■ PROBLEM DESCRIPTION:
In the data below, which lines hold the word "brown"? Copy them.

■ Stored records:
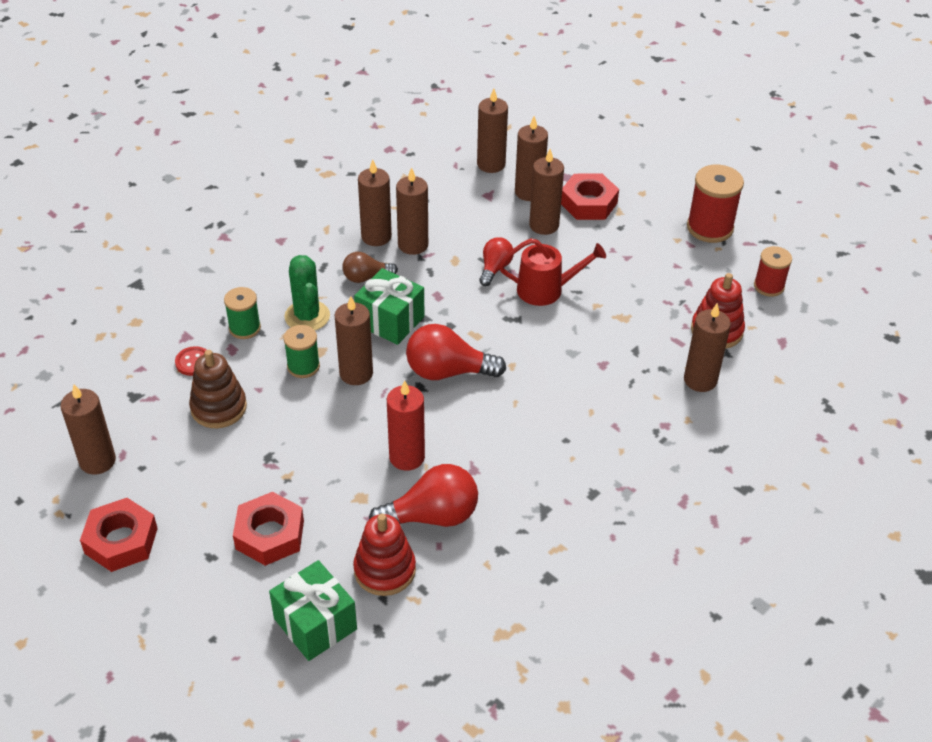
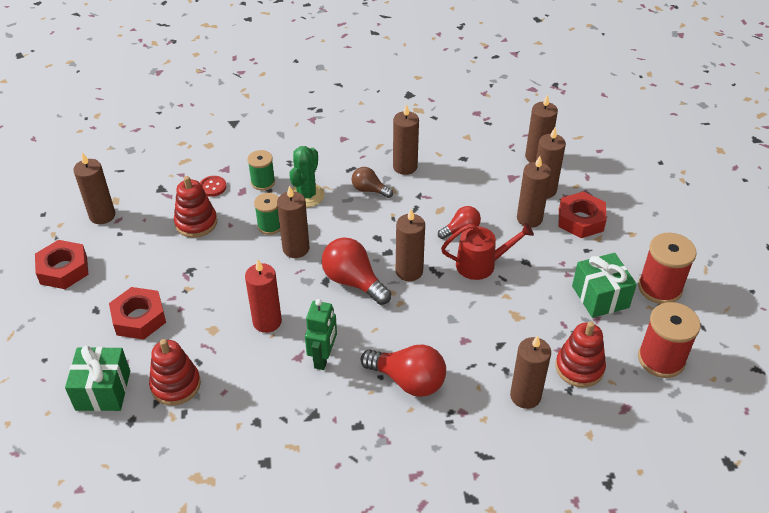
camera: 40 degrees right, 0 degrees up
brown stacking toy [189,350,247,428] -> red stacking toy [174,176,217,238]
green gift [354,268,425,345] -> green gift moved to [572,253,637,318]
red light bulb [369,464,478,527] -> red light bulb moved to [361,345,446,397]
brown candle [396,167,428,255] -> brown candle moved to [396,209,425,281]
red watering can [499,238,606,306] -> red watering can turned 45 degrees counterclockwise [441,223,534,280]
red spool [754,246,792,297] -> red spool [638,302,701,378], size x1.60
none -> green robot [305,299,337,370]

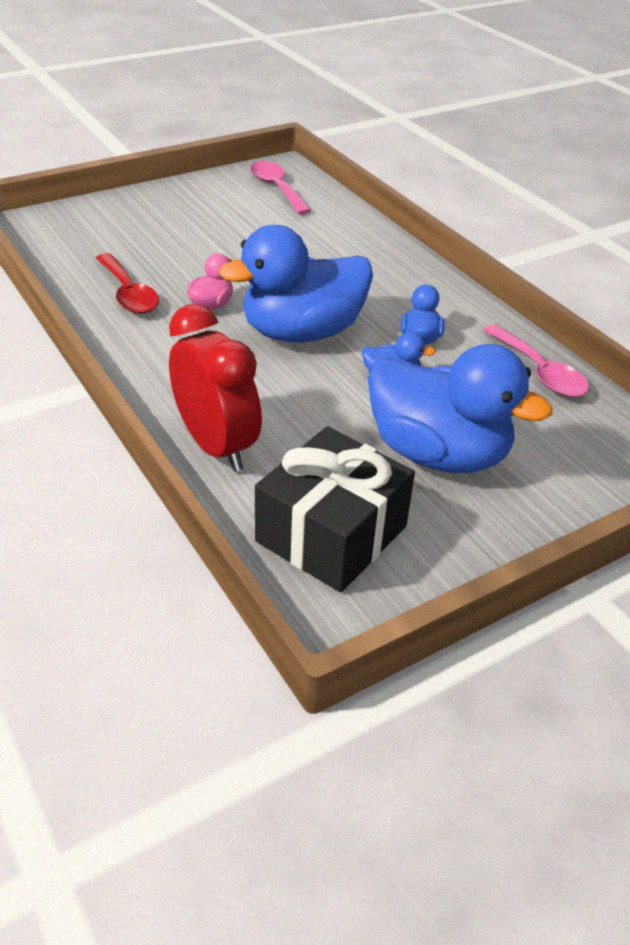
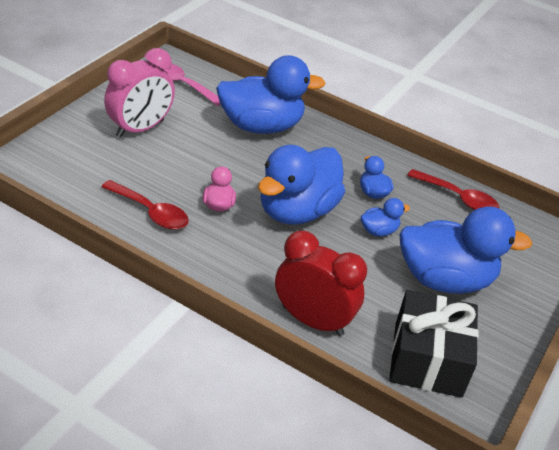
camera: 30 degrees left, 0 degrees up
pink spoon [483,324,589,397] -> red spoon [407,169,500,210]
none -> pink clock [104,48,175,138]
none -> blue duck [216,55,325,134]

■ TASK RESPONSE:
brown stacking toy [189,350,247,428] -> red stacking toy [174,176,217,238]
brown candle [396,167,428,255] -> brown candle moved to [396,209,425,281]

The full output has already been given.